> _PROBLEM TO SOLVE_: Find the word "spinning" in the data. Return every line where it appears.

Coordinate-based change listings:
-------

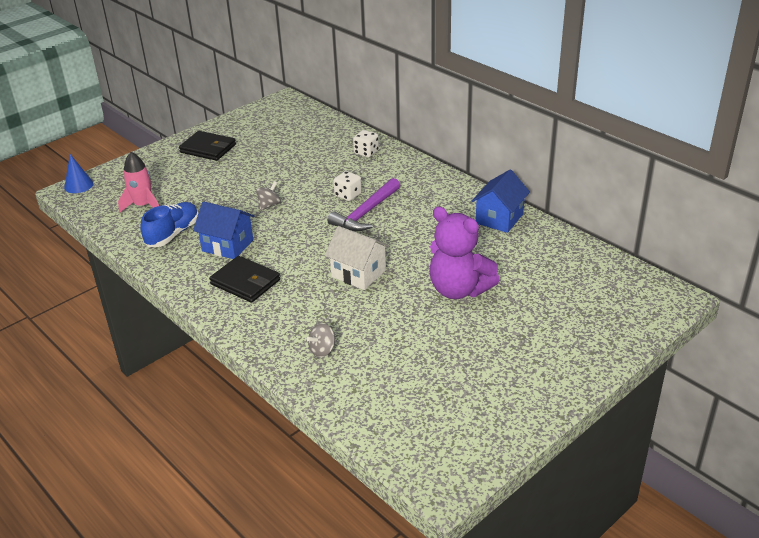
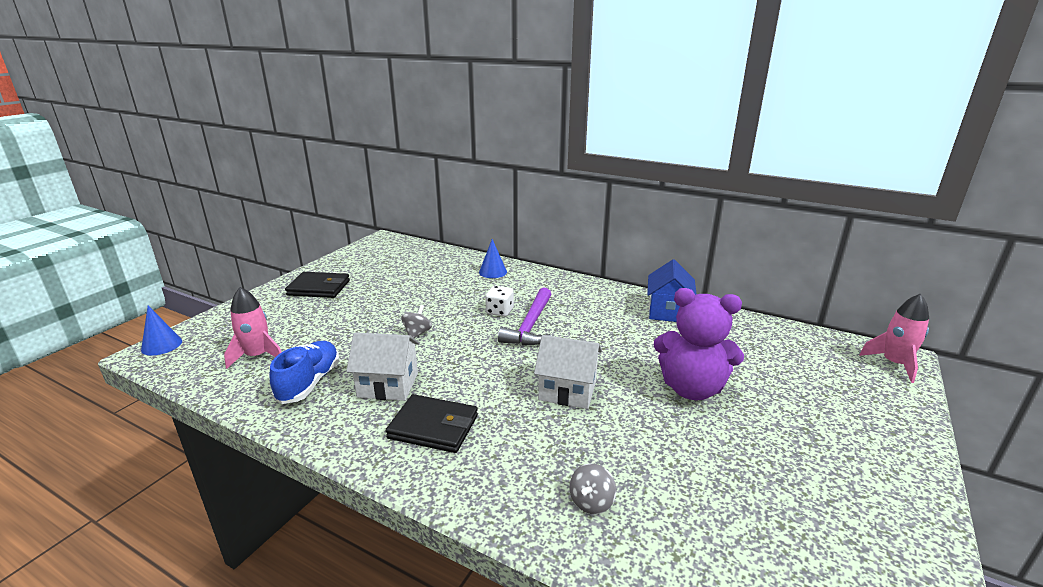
camera: 20 degrees left, 10 degrees down
blue house [193,201,255,259] -> white house [346,332,420,401]
white dice [353,130,379,157] -> blue cone [479,239,507,278]
none -> pink rocket [859,293,929,383]

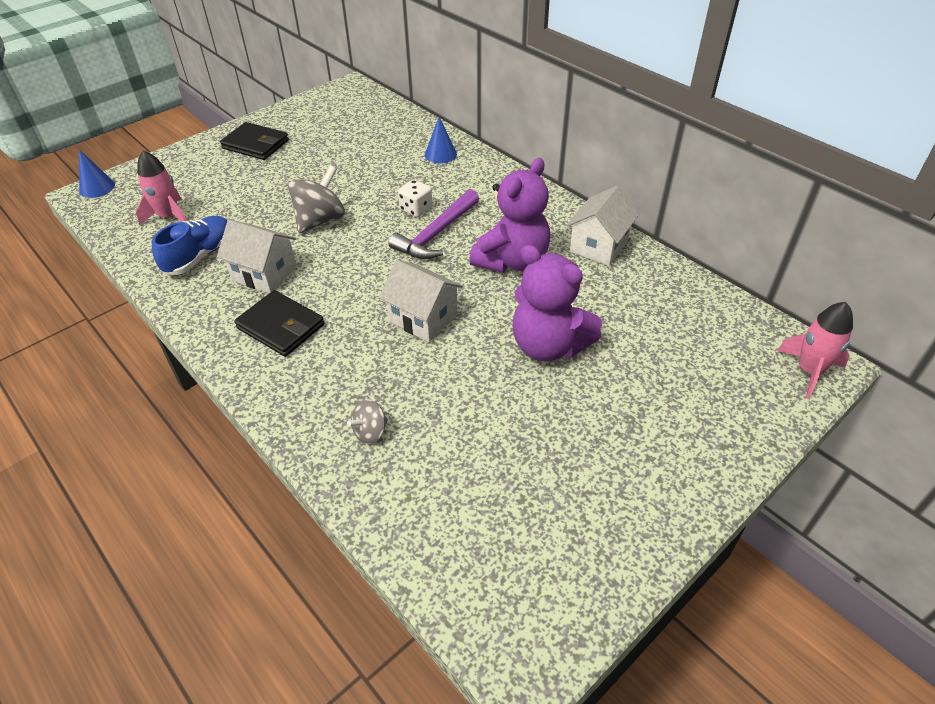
camera: 20 degrees right, 20 degrees up
grey spinning top [401,305,432,338] -> grey spinning top [288,165,345,233], size x1.84
blue house [647,259,697,322] -> white house [567,186,639,266]
none -> purple teddy bear [469,158,550,273]

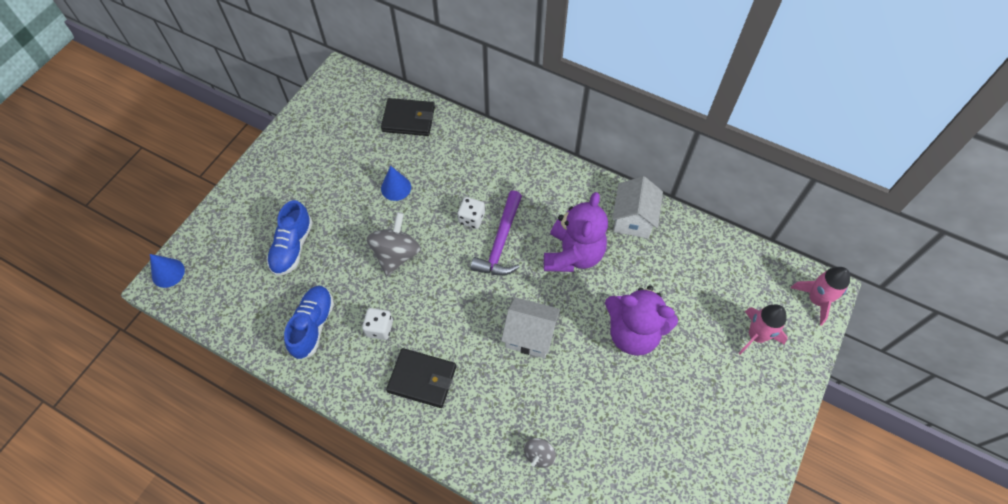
camera: 20 degrees left, 15 degrees up
pink rocket [136,150,187,225] -> pink rocket moved to [738,305,788,355]
white house [217,220,297,293] -> white dice [362,308,393,340]
black wallet [220,122,289,160] -> black wallet moved to [381,98,435,136]
blue cone [425,117,457,164] -> blue cone moved to [381,166,411,201]
none -> blue shoe [267,200,313,276]

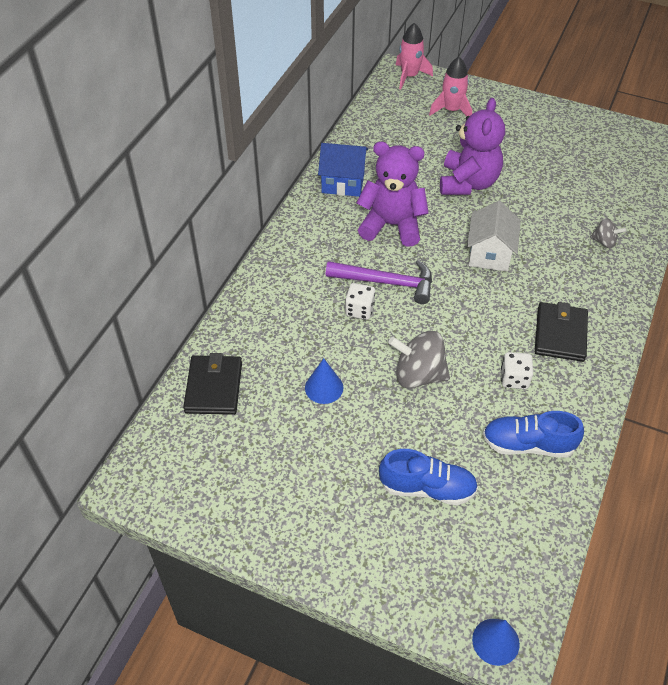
camera: 95 degrees left, 10 degrees down
white house [612,176,663,238] -> blue house [318,143,368,197]

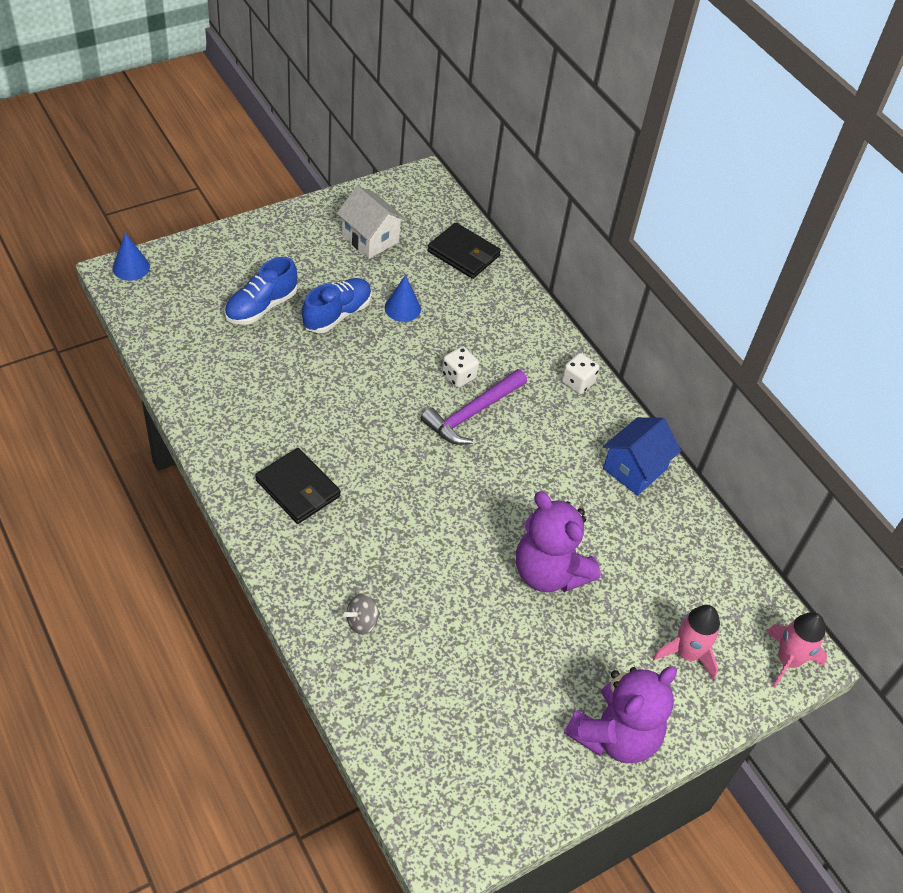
camera: 120 degrees right, 0 degrees up
purple teddy bear [357,142,429,247] -> purple teddy bear moved to [564,666,677,763]
grey spinning top [388,331,450,389] -> none
white house [467,201,521,272] -> white house moved to [337,186,406,259]
blue shoe [483,411,584,458] -> blue shoe moved to [302,278,372,333]
white dice [501,352,533,389] -> white dice moved to [561,353,600,394]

-------

> _REPLY TO THE TASK_:
grey spinning top [401,305,432,338] -> grey spinning top [288,165,345,233], size x1.84
grey spinning top [388,331,450,389] -> none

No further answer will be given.